Exercise goal: Would you write out the entries below word for word, omitting the pictures?

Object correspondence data
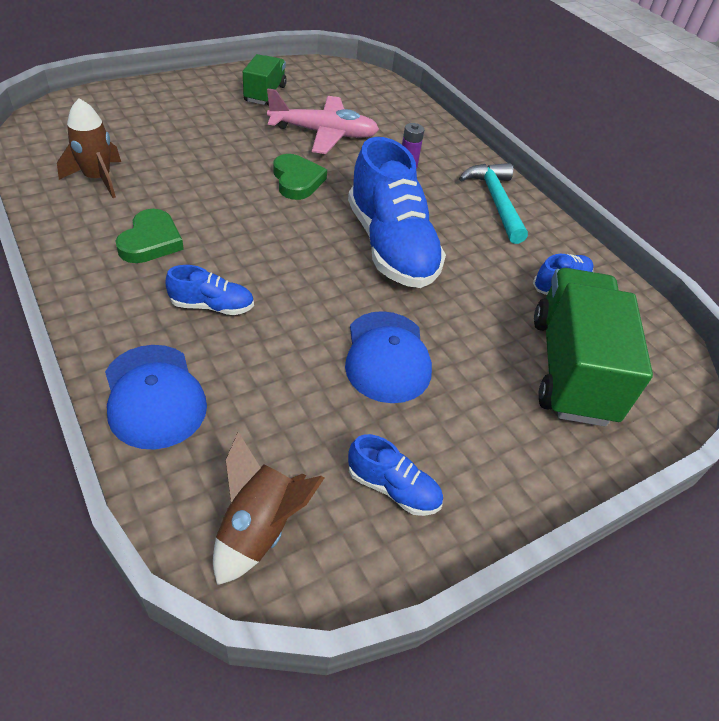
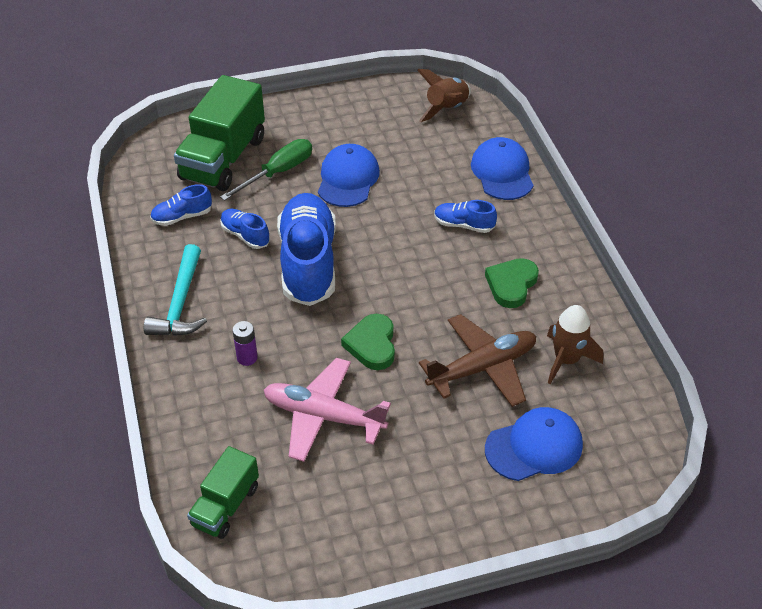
camera: 160 degrees left, 0 degrees up
green truck [243,54,287,105] -> green truck moved to [187,446,259,539]
blue shoe [348,434,443,516] -> blue shoe moved to [220,209,270,249]
none -> green screwdriver [220,139,312,201]
none -> brown plane [419,314,536,407]
none -> blue cap [485,407,583,481]

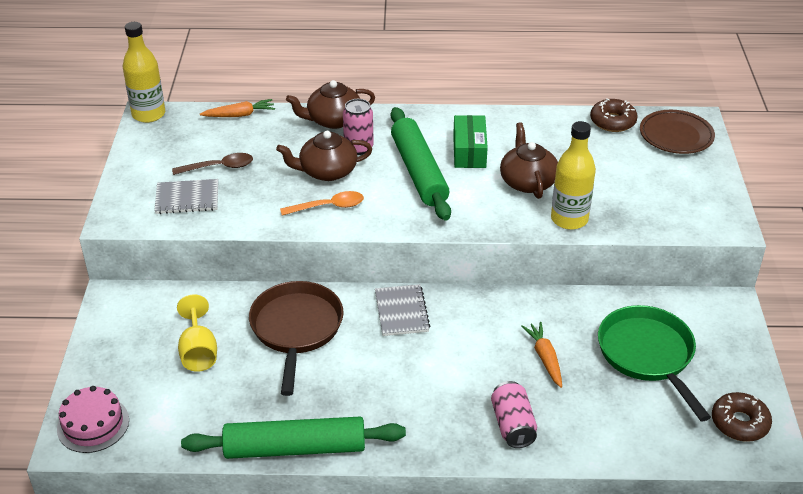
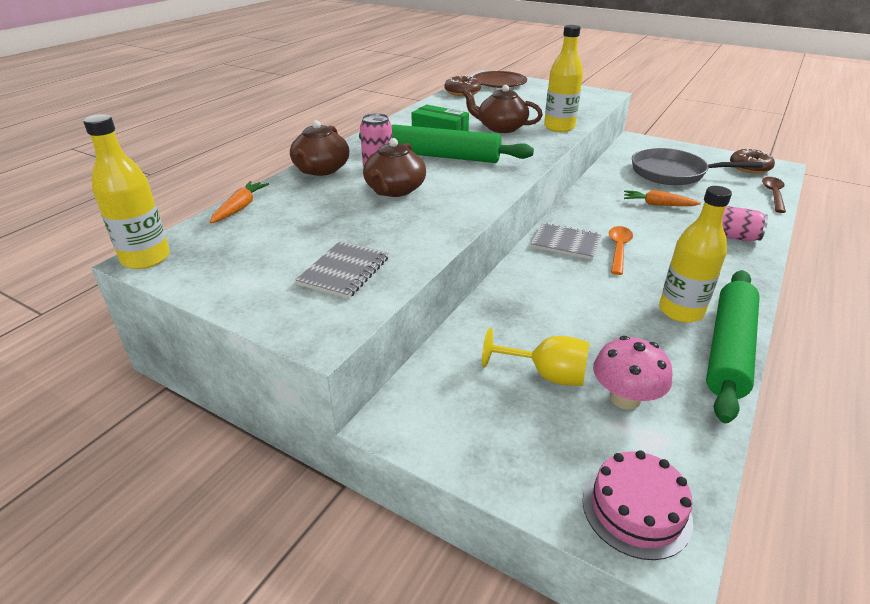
camera: 60 degrees left, 5 degrees down
brown spoon [172,153,253,175] -> brown spoon moved to [762,177,786,213]
brown pan [249,281,344,396] -> none
orange spoon [280,191,364,216] -> orange spoon moved to [609,226,633,275]
green pan [598,305,711,421] -> grey pan [632,148,763,185]
none -> pink mushroom [593,336,673,410]
none -> yellow bottle [659,186,732,323]

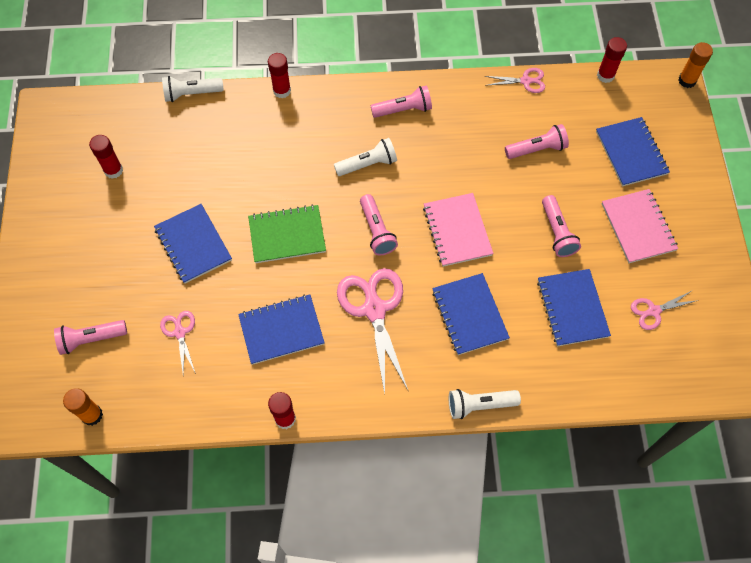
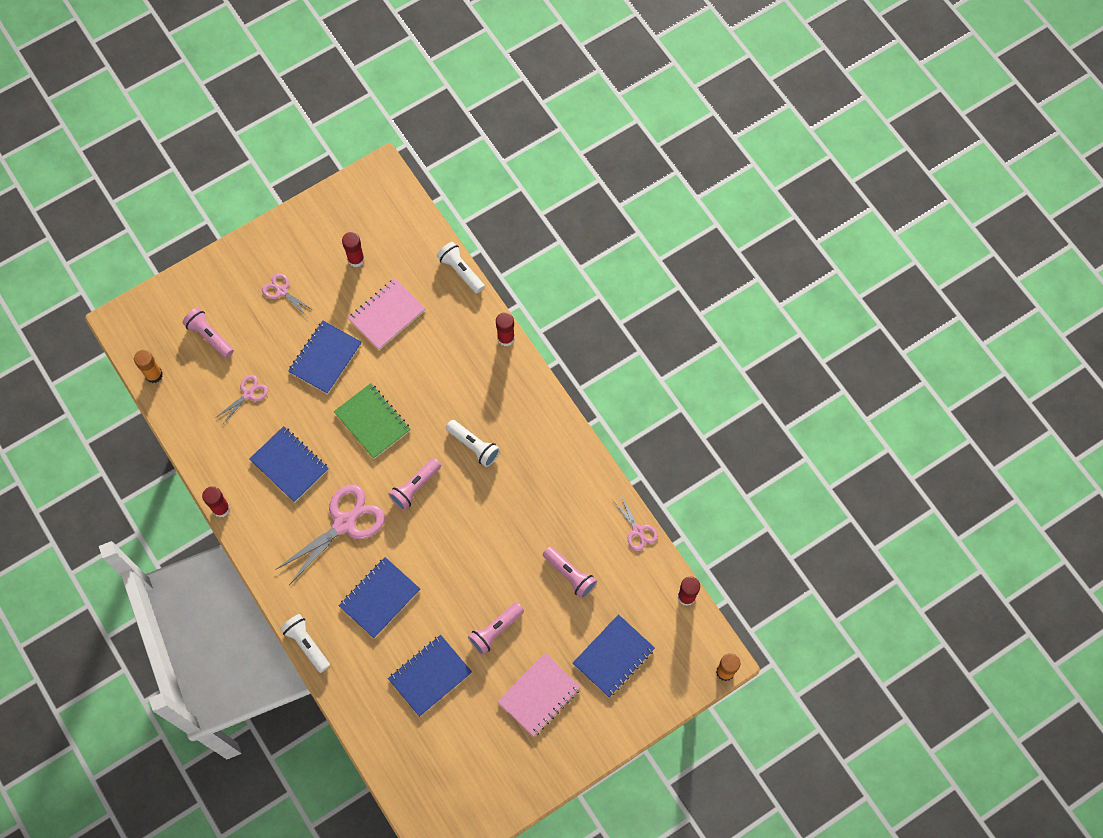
camera: 60 degrees right, 5 degrees up
pink flashlight [371,85,432,118] -> none
pink notebook [423,193,494,267] -> pink notebook moved to [348,278,426,350]
pink scissors [631,291,699,330] -> pink scissors moved to [262,273,315,317]

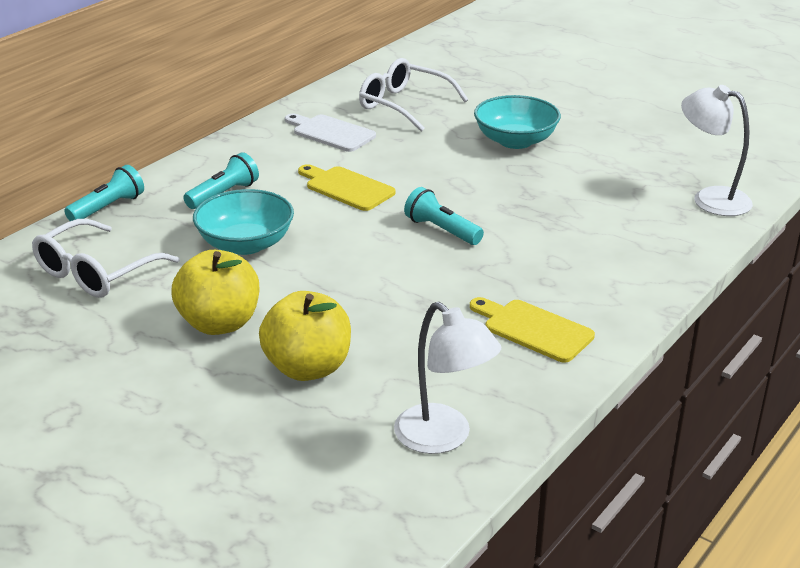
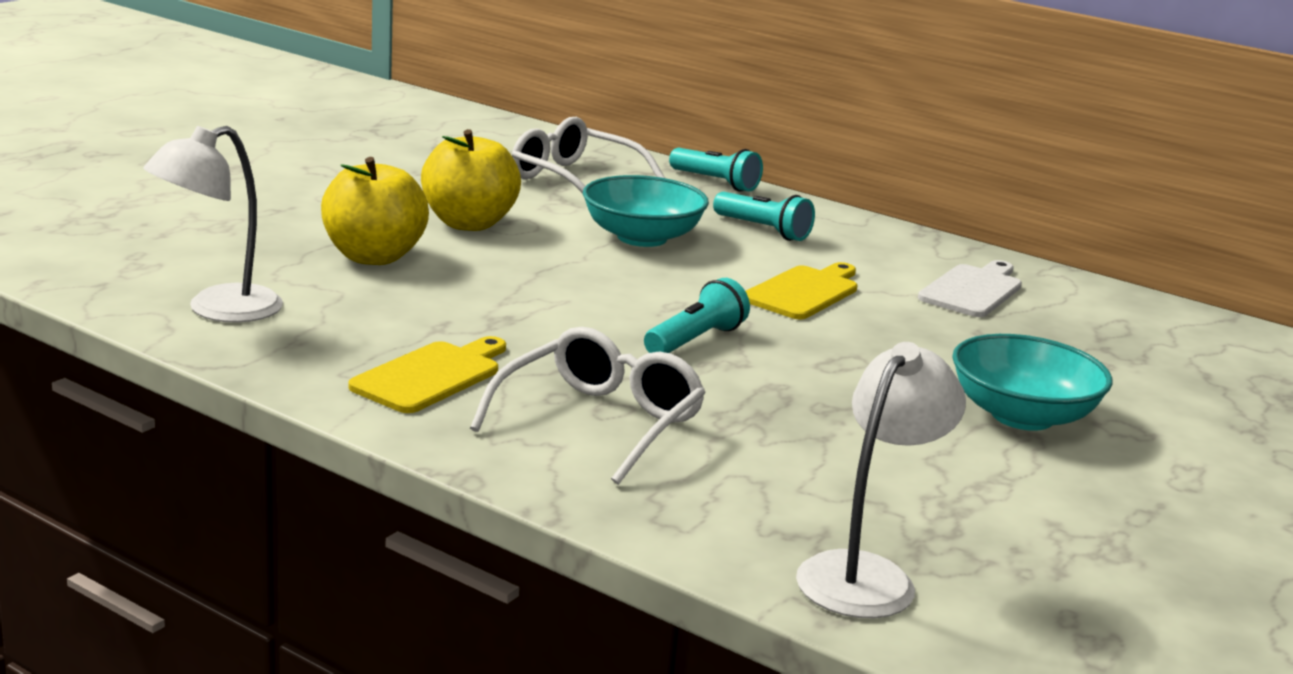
camera: 85 degrees right, 10 degrees down
white glasses [359,58,468,132] -> white glasses moved to [470,327,706,485]

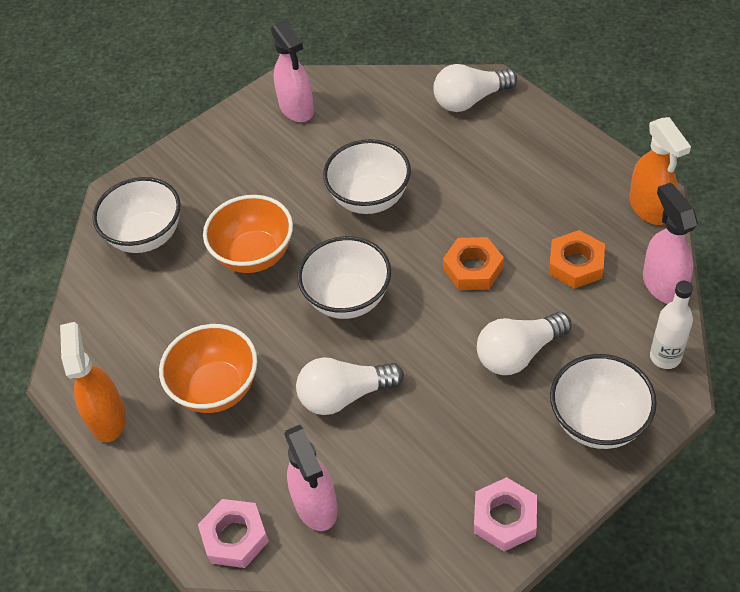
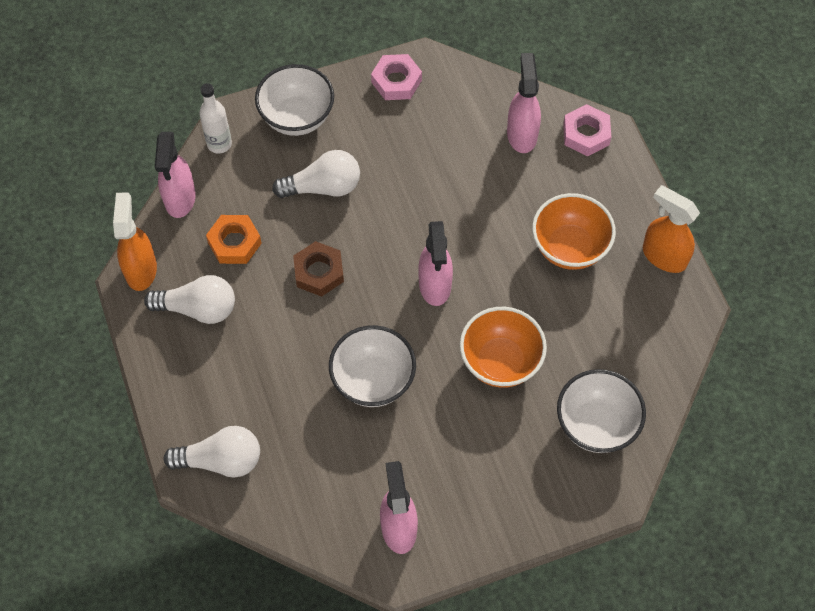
camera: 165 degrees left, 10 degrees up
orange spray bottle [60,322,126,442] -> orange spray bottle turned 120 degrees clockwise [643,185,700,273]
white light bulb [296,357,404,415] -> white light bulb moved to [144,275,235,324]
white bowl [297,236,391,319] -> pink spray bottle [418,221,453,306]
orange nut [443,237,504,290] -> brown nut [293,241,344,297]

Result for this exercise:
camera: 160 degrees left, 0 degrees up
green truck [243,54,287,105] -> green truck moved to [187,446,259,539]
blue shoe [348,434,443,516] -> blue shoe moved to [220,209,270,249]
none -> green screwdriver [220,139,312,201]
none -> brown plane [419,314,536,407]
none -> blue cap [485,407,583,481]

camera: 60 degrees left, 5 degrees down
brown spoon [172,153,253,175] -> brown spoon moved to [762,177,786,213]
brown pan [249,281,344,396] -> none
orange spoon [280,191,364,216] -> orange spoon moved to [609,226,633,275]
green pan [598,305,711,421] -> grey pan [632,148,763,185]
none -> pink mushroom [593,336,673,410]
none -> yellow bottle [659,186,732,323]

camera: 60 degrees right, 5 degrees up
pink flashlight [371,85,432,118] -> none
pink notebook [423,193,494,267] -> pink notebook moved to [348,278,426,350]
pink scissors [631,291,699,330] -> pink scissors moved to [262,273,315,317]

camera: 85 degrees right, 10 degrees down
white glasses [359,58,468,132] -> white glasses moved to [470,327,706,485]

camera: 165 degrees left, 10 degrees up
orange spray bottle [60,322,126,442] -> orange spray bottle turned 120 degrees clockwise [643,185,700,273]
white light bulb [296,357,404,415] -> white light bulb moved to [144,275,235,324]
white bowl [297,236,391,319] -> pink spray bottle [418,221,453,306]
orange nut [443,237,504,290] -> brown nut [293,241,344,297]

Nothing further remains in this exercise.